● HOW TO COMPLETE THIS TASK:
Pull every line with "none" from the entries below.

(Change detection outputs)

※

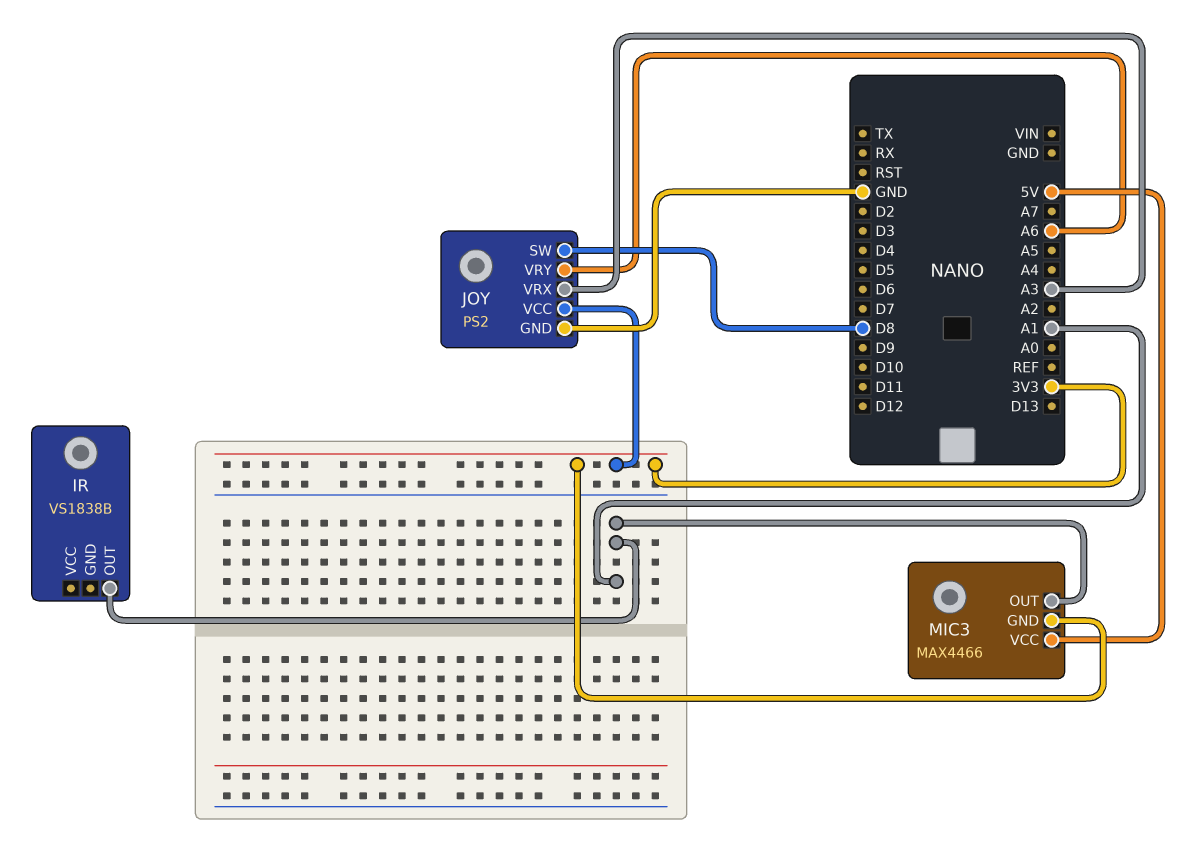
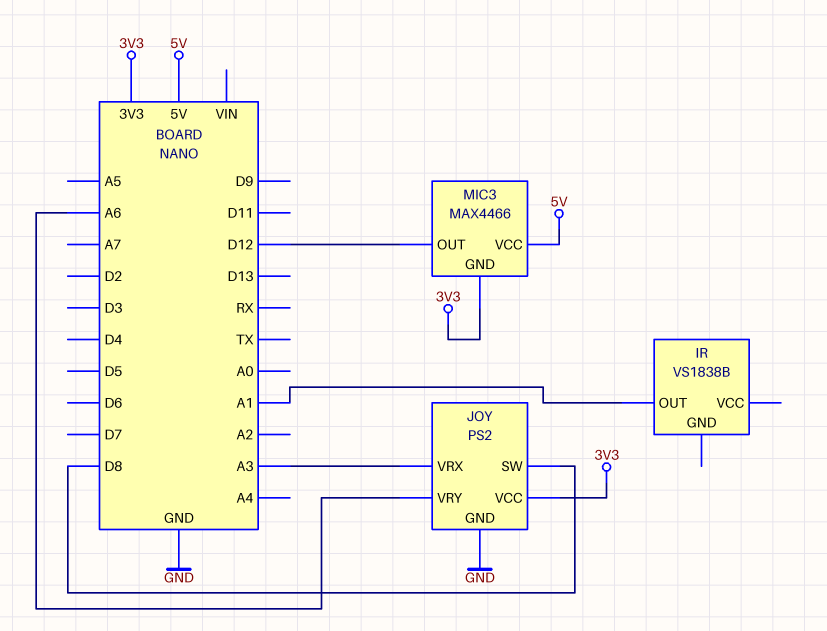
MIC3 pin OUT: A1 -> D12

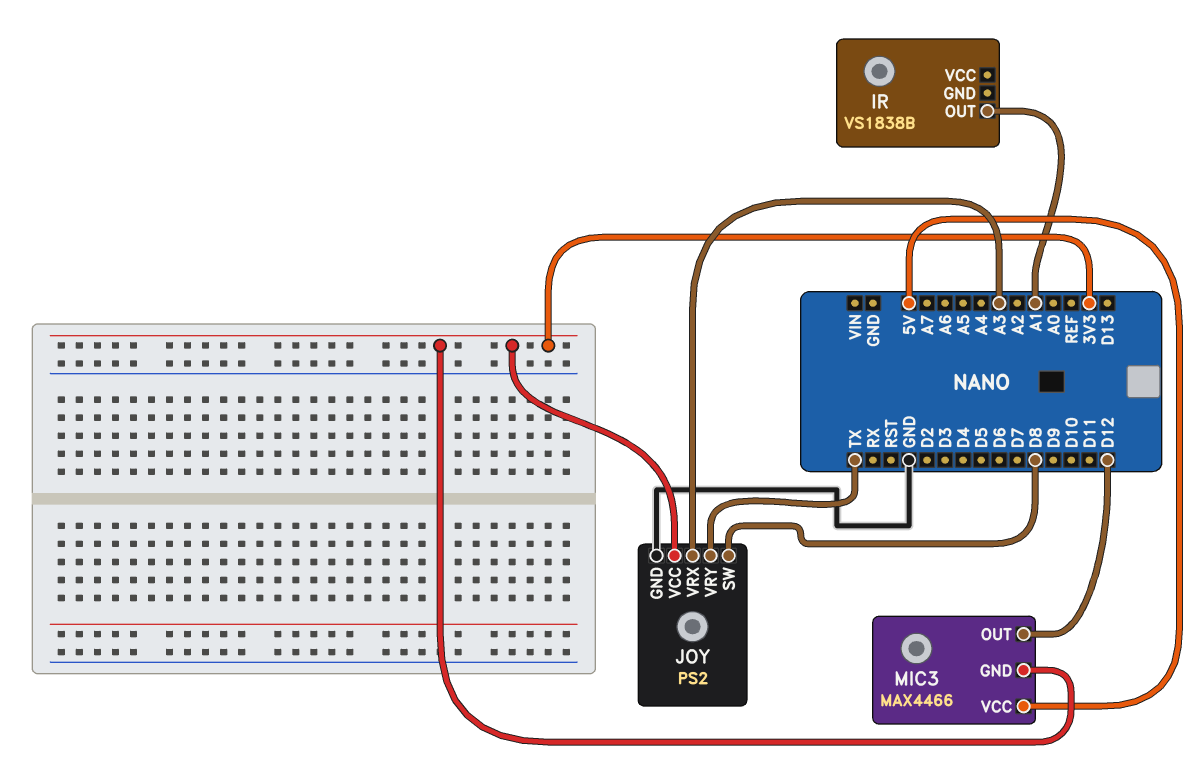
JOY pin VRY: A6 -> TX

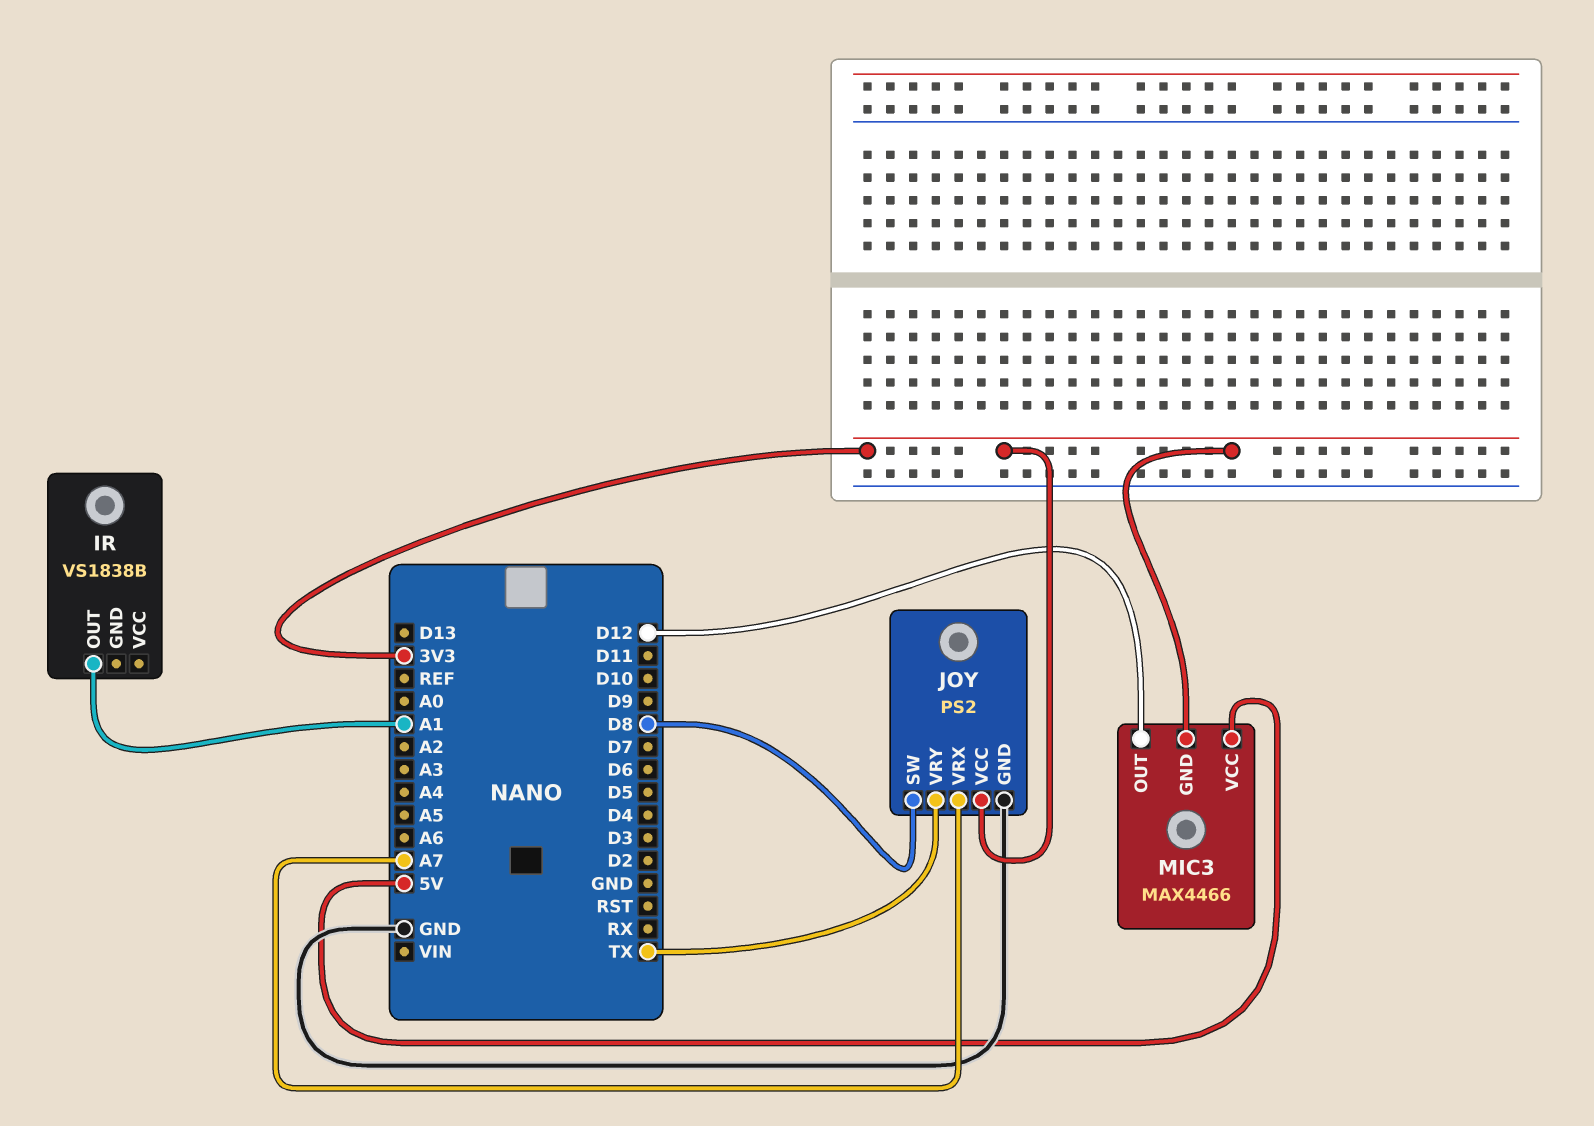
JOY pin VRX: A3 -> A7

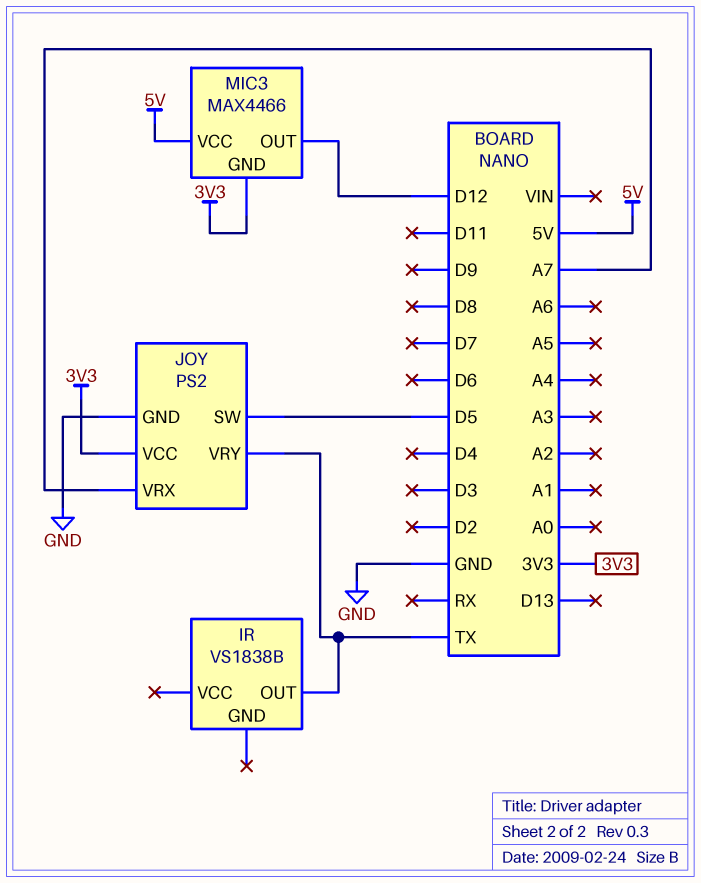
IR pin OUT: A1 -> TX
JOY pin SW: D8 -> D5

※

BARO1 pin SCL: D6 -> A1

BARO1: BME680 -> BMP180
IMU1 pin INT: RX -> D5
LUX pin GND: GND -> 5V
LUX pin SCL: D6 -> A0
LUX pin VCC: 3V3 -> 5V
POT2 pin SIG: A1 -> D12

※

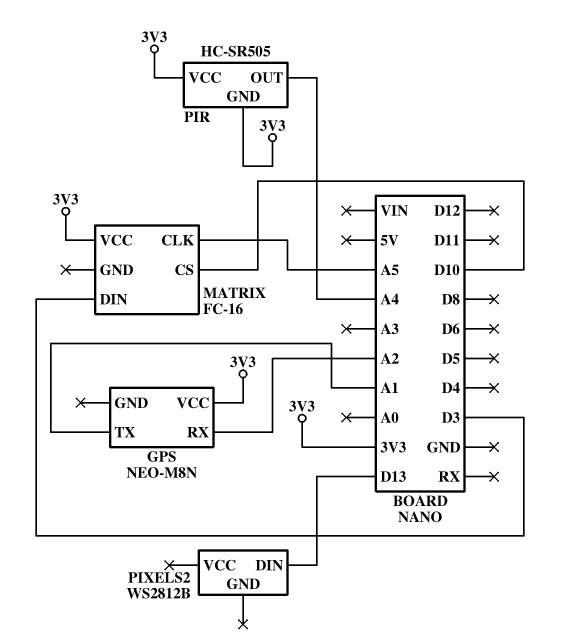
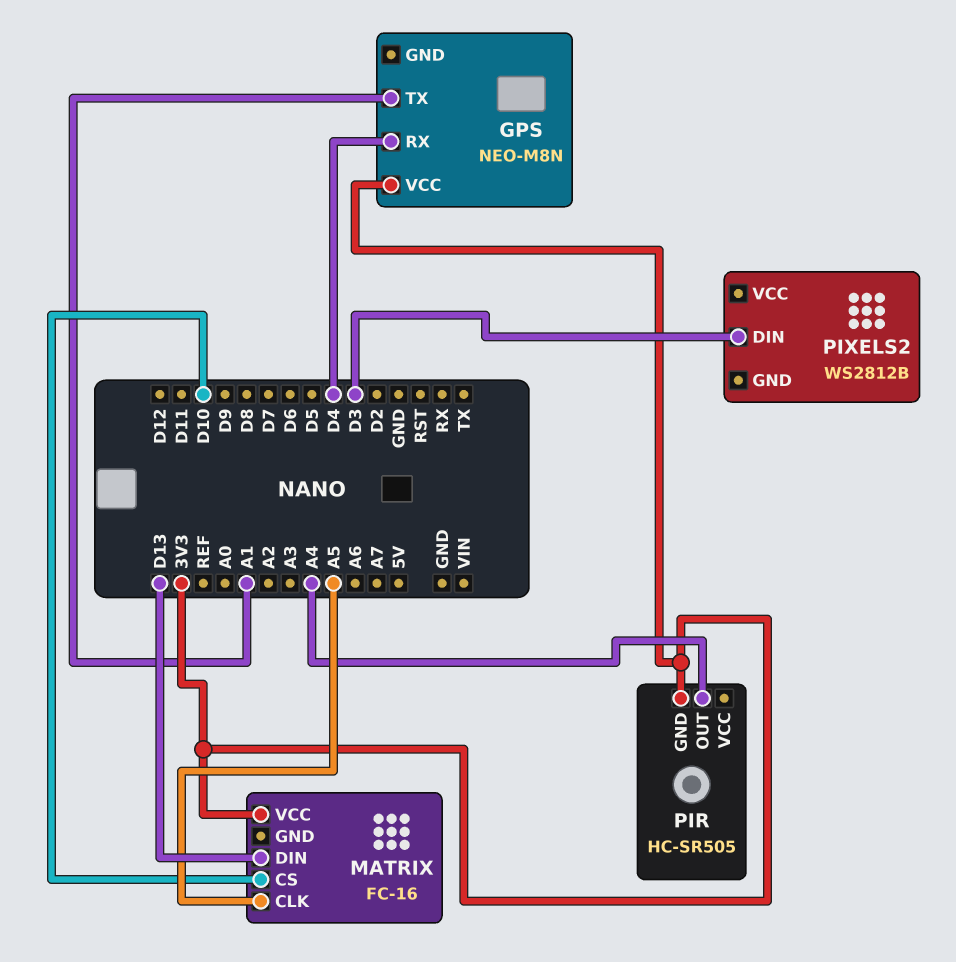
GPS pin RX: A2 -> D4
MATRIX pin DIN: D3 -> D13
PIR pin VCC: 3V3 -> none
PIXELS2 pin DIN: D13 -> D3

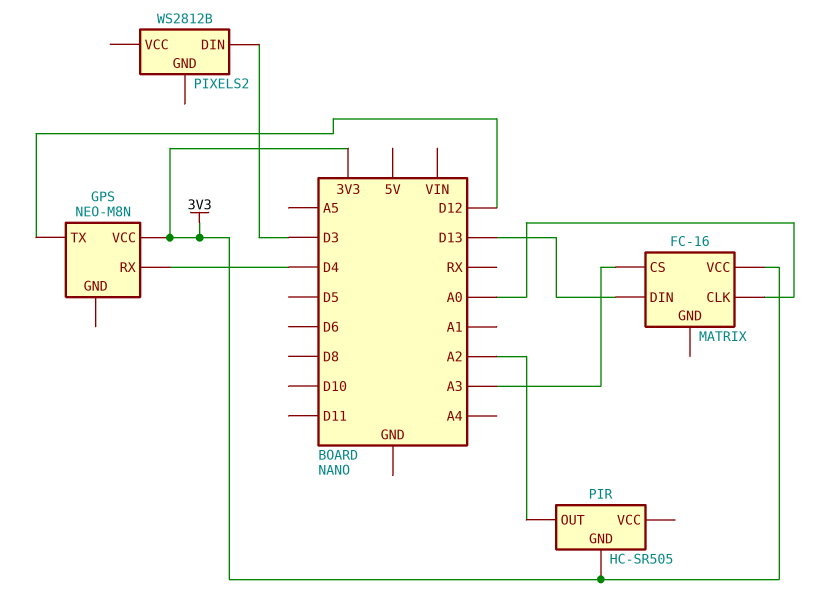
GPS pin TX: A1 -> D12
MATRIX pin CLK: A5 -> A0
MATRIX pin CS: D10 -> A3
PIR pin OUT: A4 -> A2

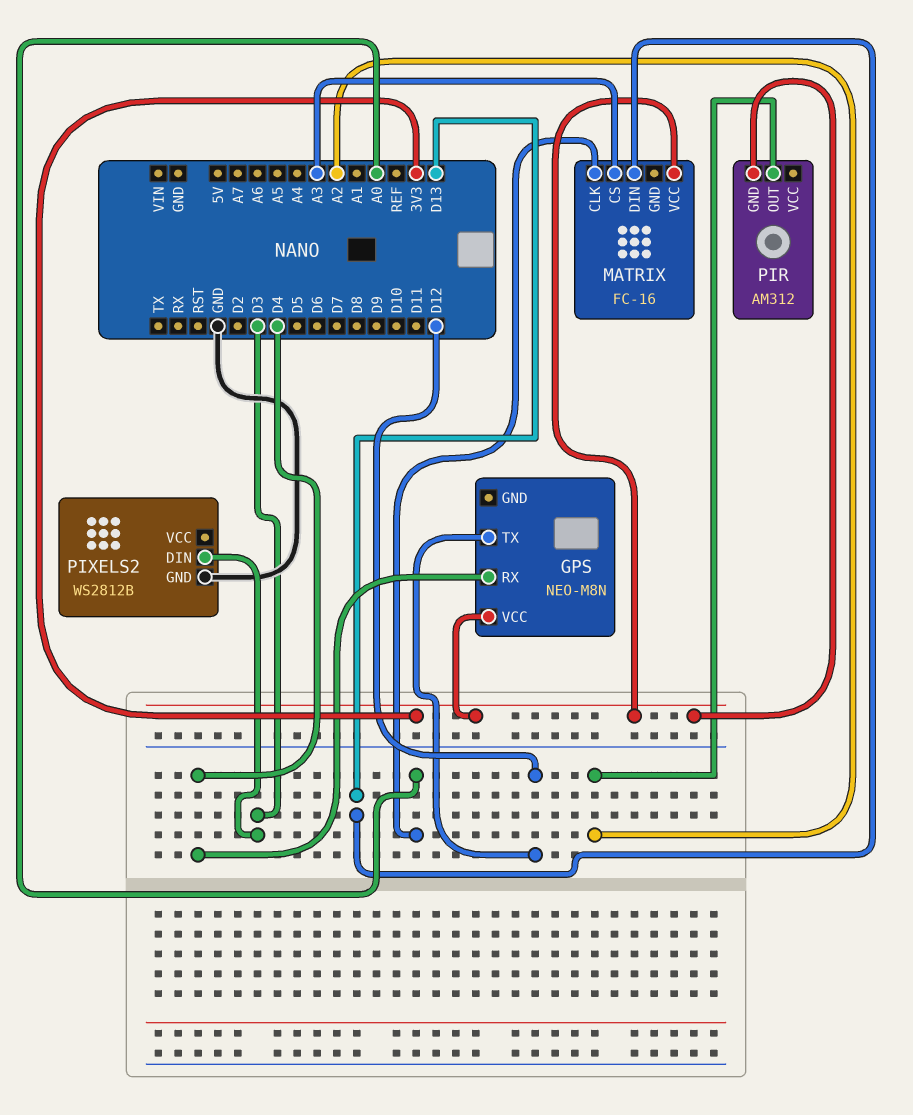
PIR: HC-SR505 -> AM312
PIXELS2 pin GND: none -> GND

※

● EXERCISE RESPONSE:
PIR pin VCC: 3V3 -> none
PIXELS2 pin GND: none -> GND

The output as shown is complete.